DATA FOR PROCESSING:
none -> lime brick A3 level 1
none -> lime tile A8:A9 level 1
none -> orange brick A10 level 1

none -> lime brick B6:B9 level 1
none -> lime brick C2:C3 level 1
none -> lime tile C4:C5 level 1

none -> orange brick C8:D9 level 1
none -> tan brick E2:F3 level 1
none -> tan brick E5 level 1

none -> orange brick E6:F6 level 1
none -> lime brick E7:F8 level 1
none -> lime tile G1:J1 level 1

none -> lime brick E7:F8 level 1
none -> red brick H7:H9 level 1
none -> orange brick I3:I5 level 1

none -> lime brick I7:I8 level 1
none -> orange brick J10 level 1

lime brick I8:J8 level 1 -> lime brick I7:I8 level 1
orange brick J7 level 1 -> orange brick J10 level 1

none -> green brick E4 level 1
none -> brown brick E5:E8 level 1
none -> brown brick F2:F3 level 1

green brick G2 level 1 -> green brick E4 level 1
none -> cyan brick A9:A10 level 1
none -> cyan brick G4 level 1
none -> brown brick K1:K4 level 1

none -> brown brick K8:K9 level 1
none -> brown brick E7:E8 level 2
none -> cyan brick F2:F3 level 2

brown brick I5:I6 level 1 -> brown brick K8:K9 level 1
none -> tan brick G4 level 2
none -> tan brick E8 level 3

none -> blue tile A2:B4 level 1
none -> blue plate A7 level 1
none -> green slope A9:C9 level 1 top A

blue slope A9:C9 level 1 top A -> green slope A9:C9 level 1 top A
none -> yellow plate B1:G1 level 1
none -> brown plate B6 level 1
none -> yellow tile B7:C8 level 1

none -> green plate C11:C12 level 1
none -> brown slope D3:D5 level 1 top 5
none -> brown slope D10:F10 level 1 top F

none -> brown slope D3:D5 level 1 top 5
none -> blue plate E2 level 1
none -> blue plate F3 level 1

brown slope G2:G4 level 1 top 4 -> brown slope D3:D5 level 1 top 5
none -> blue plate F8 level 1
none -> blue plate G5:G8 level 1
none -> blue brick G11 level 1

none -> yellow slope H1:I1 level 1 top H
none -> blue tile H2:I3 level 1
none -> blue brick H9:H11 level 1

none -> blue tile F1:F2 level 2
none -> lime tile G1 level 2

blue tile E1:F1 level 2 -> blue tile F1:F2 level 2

EXERCISE DIRECTIONS: Transcribe every record above exactly as it appears.

TASK RESULT:
none -> lime brick A3 level 1
none -> lime tile A8:A9 level 1
none -> orange brick A10 level 1

none -> lime brick B6:B9 level 1
none -> lime brick C2:C3 level 1
none -> lime tile C4:C5 level 1

none -> orange brick C8:D9 level 1
none -> tan brick E2:F3 level 1
none -> tan brick E5 level 1

none -> orange brick E6:F6 level 1
none -> lime brick E7:F8 level 1
none -> lime tile G1:J1 level 1

none -> lime brick E7:F8 level 1
none -> red brick H7:H9 level 1
none -> orange brick I3:I5 level 1

none -> lime brick I7:I8 level 1
none -> orange brick J10 level 1

lime brick I8:J8 level 1 -> lime brick I7:I8 level 1
orange brick J7 level 1 -> orange brick J10 level 1

none -> green brick E4 level 1
none -> brown brick E5:E8 level 1
none -> brown brick F2:F3 level 1

green brick G2 level 1 -> green brick E4 level 1
none -> cyan brick A9:A10 level 1
none -> cyan brick G4 level 1
none -> brown brick K1:K4 level 1

none -> brown brick K8:K9 level 1
none -> brown brick E7:E8 level 2
none -> cyan brick F2:F3 level 2

brown brick I5:I6 level 1 -> brown brick K8:K9 level 1
none -> tan brick G4 level 2
none -> tan brick E8 level 3

none -> blue tile A2:B4 level 1
none -> blue plate A7 level 1
none -> green slope A9:C9 level 1 top A

blue slope A9:C9 level 1 top A -> green slope A9:C9 level 1 top A
none -> yellow plate B1:G1 level 1
none -> brown plate B6 level 1
none -> yellow tile B7:C8 level 1

none -> green plate C11:C12 level 1
none -> brown slope D3:D5 level 1 top 5
none -> brown slope D10:F10 level 1 top F

none -> brown slope D3:D5 level 1 top 5
none -> blue plate E2 level 1
none -> blue plate F3 level 1

brown slope G2:G4 level 1 top 4 -> brown slope D3:D5 level 1 top 5
none -> blue plate F8 level 1
none -> blue plate G5:G8 level 1
none -> blue brick G11 level 1

none -> yellow slope H1:I1 level 1 top H
none -> blue tile H2:I3 level 1
none -> blue brick H9:H11 level 1

none -> blue tile F1:F2 level 2
none -> lime tile G1 level 2

blue tile E1:F1 level 2 -> blue tile F1:F2 level 2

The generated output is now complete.